(Records from a dataset)
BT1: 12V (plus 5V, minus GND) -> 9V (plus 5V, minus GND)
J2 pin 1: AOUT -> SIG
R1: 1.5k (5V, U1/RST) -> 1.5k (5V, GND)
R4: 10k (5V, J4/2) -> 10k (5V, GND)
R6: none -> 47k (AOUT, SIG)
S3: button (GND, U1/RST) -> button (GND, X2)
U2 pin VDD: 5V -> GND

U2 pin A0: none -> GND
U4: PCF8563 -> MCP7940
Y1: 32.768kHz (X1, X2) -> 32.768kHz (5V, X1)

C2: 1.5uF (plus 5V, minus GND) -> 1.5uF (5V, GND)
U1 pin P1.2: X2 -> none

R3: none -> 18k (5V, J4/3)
* * *
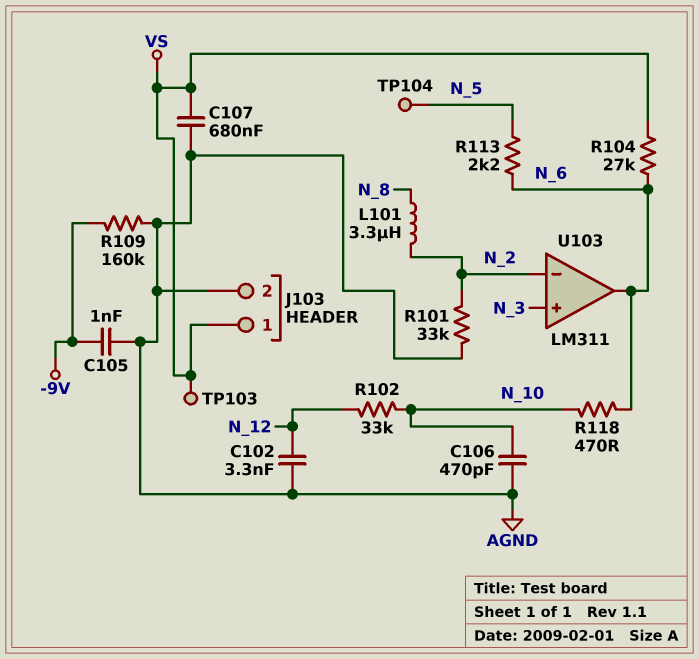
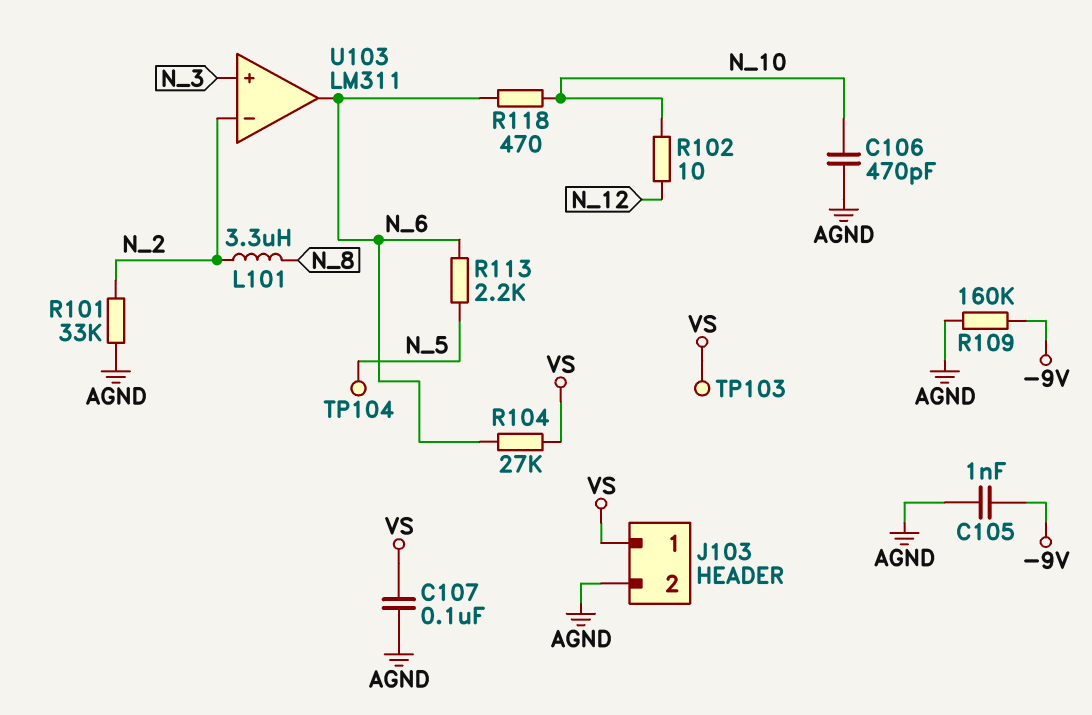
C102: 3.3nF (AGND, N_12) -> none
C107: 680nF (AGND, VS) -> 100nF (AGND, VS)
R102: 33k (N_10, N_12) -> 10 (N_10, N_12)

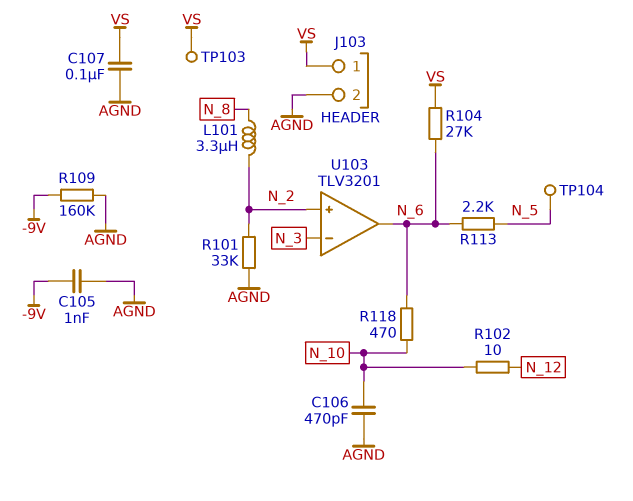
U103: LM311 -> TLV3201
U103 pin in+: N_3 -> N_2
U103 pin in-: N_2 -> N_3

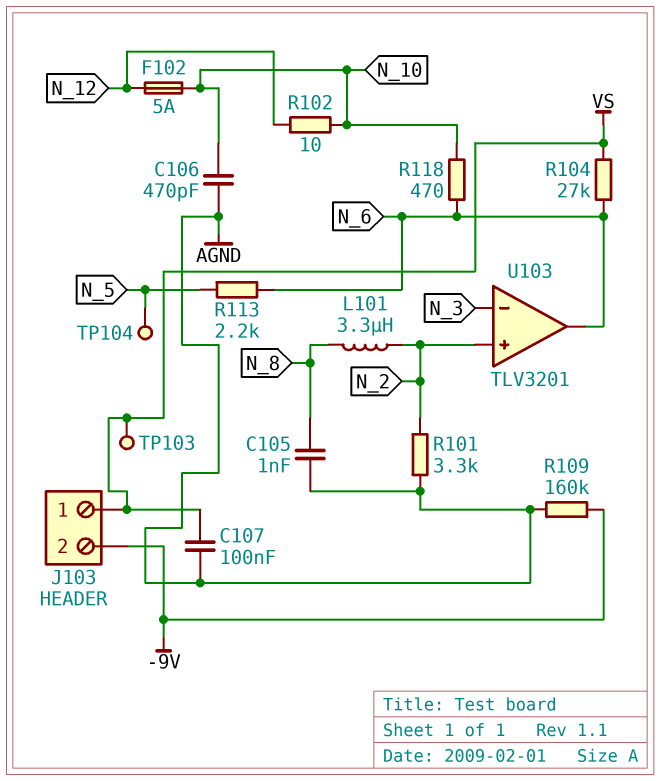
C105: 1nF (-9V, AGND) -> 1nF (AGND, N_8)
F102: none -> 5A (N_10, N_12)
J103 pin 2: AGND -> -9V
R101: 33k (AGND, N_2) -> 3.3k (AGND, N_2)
---
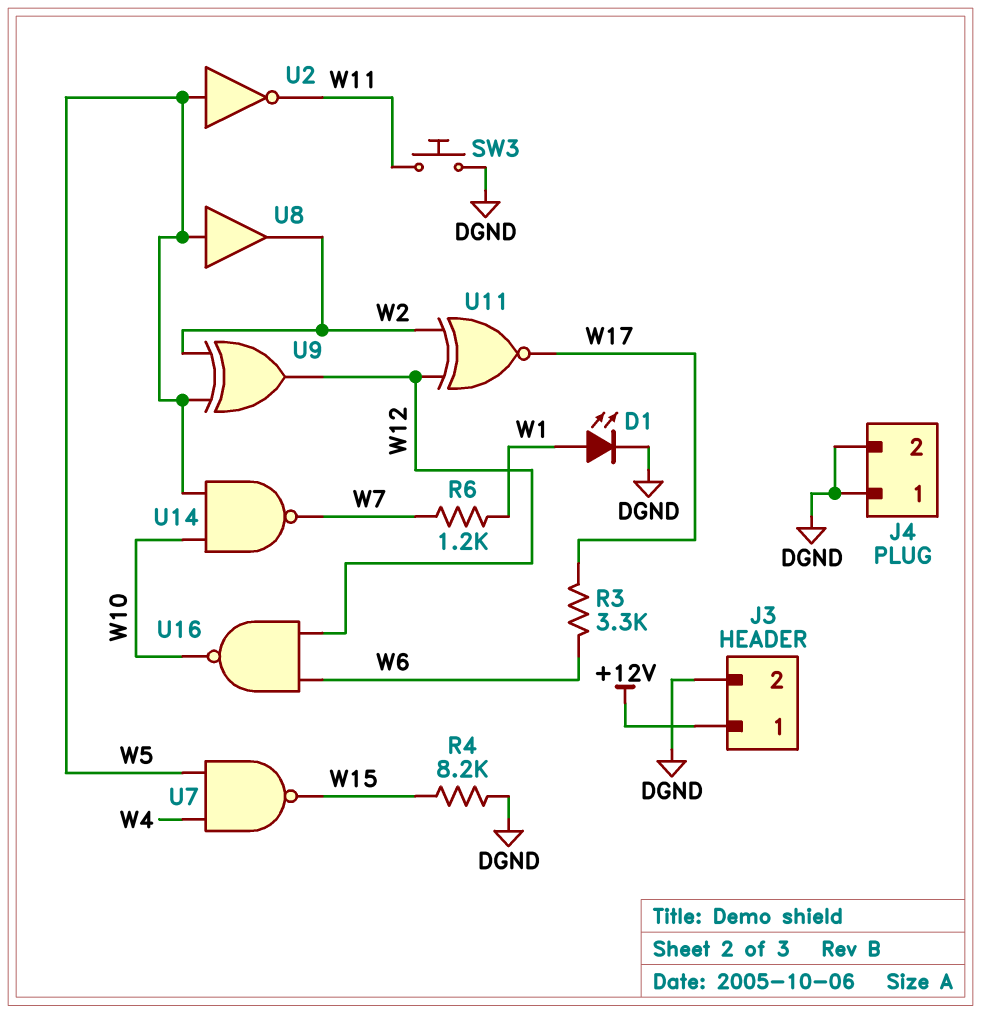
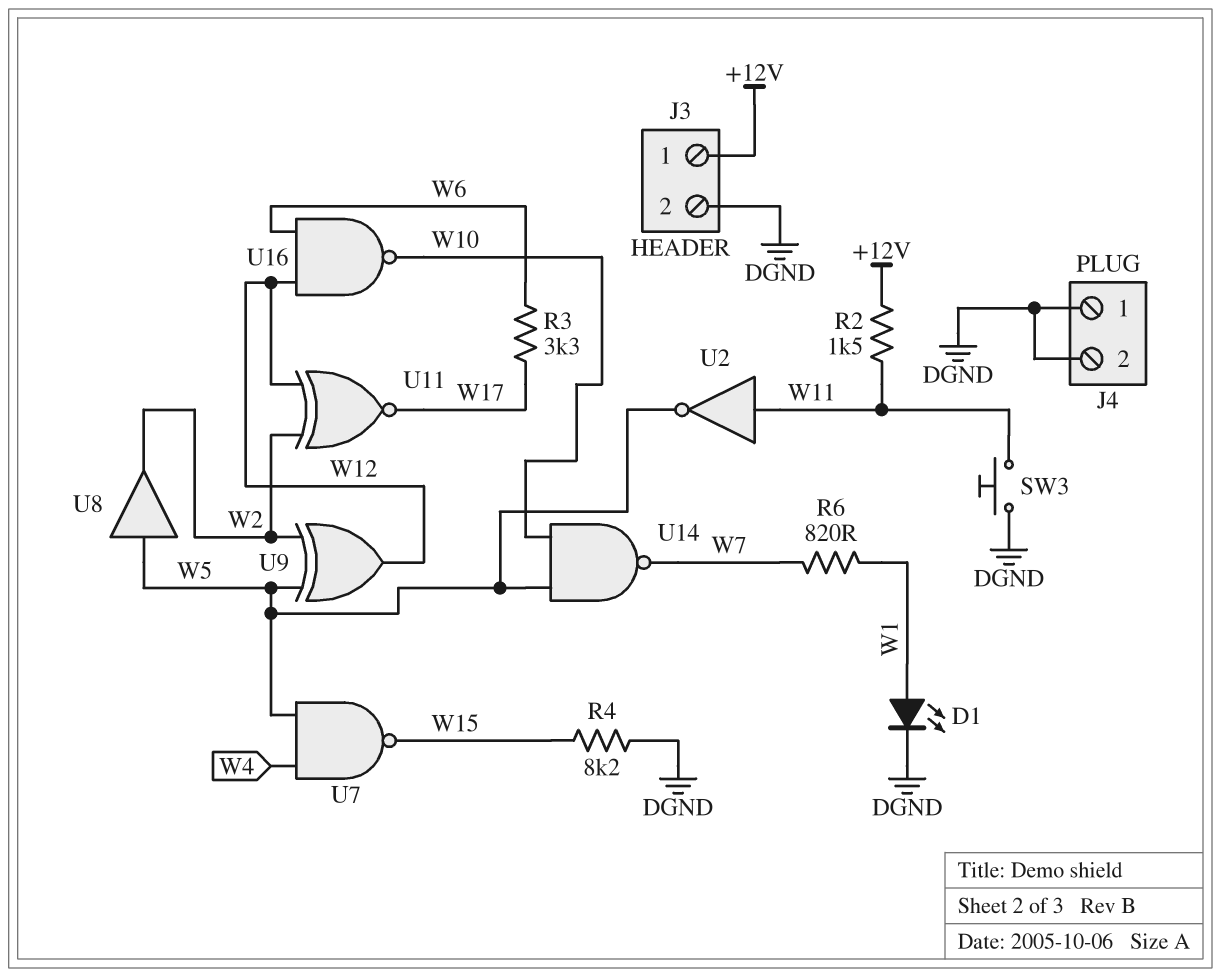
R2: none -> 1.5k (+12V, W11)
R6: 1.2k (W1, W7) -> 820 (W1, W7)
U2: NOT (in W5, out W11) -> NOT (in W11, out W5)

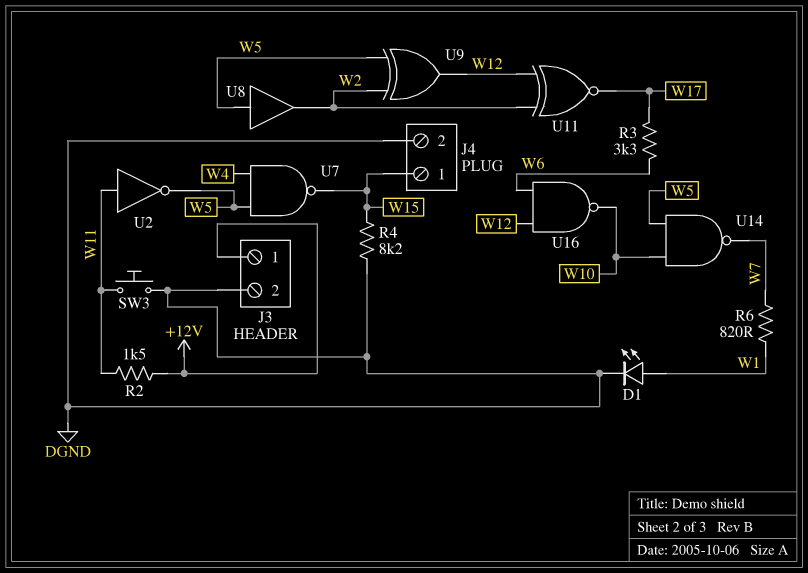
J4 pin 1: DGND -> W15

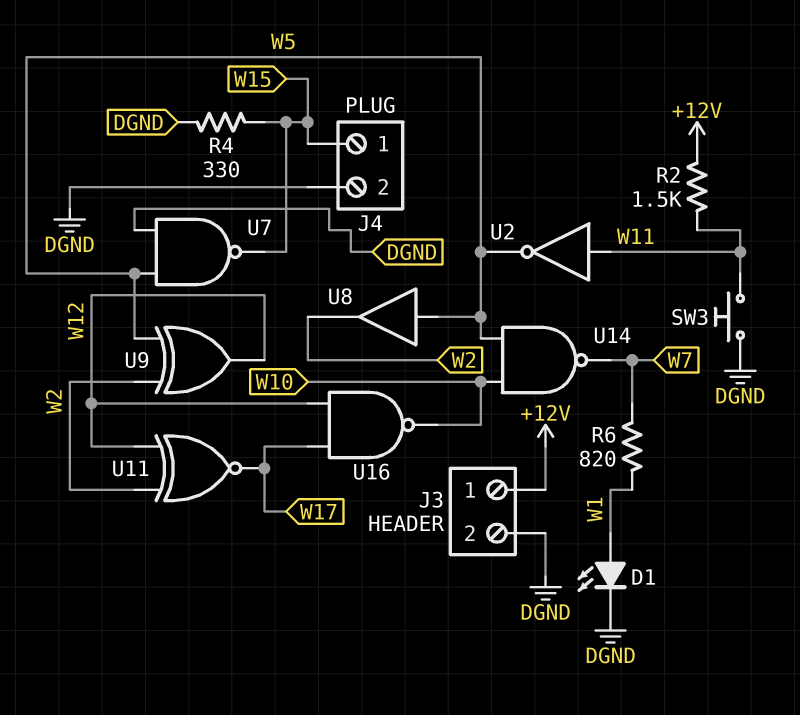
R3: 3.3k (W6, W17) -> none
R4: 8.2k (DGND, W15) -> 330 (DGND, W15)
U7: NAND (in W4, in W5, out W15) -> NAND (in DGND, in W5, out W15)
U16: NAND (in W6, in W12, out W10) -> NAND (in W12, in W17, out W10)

HOW TO COMPLETE THIS TASK →
Look above for the line with "U103 pin in+: N_3 -> N_2" and the line with "R101: 33k (AGND, N_2) -> 3.3k (AGND, N_2)", then copy them and all lines in between exactly as written, and only those, without any pictures.

TASK ANSWER →
U103 pin in+: N_3 -> N_2
U103 pin in-: N_2 -> N_3

C105: 1nF (-9V, AGND) -> 1nF (AGND, N_8)
F102: none -> 5A (N_10, N_12)
J103 pin 2: AGND -> -9V
R101: 33k (AGND, N_2) -> 3.3k (AGND, N_2)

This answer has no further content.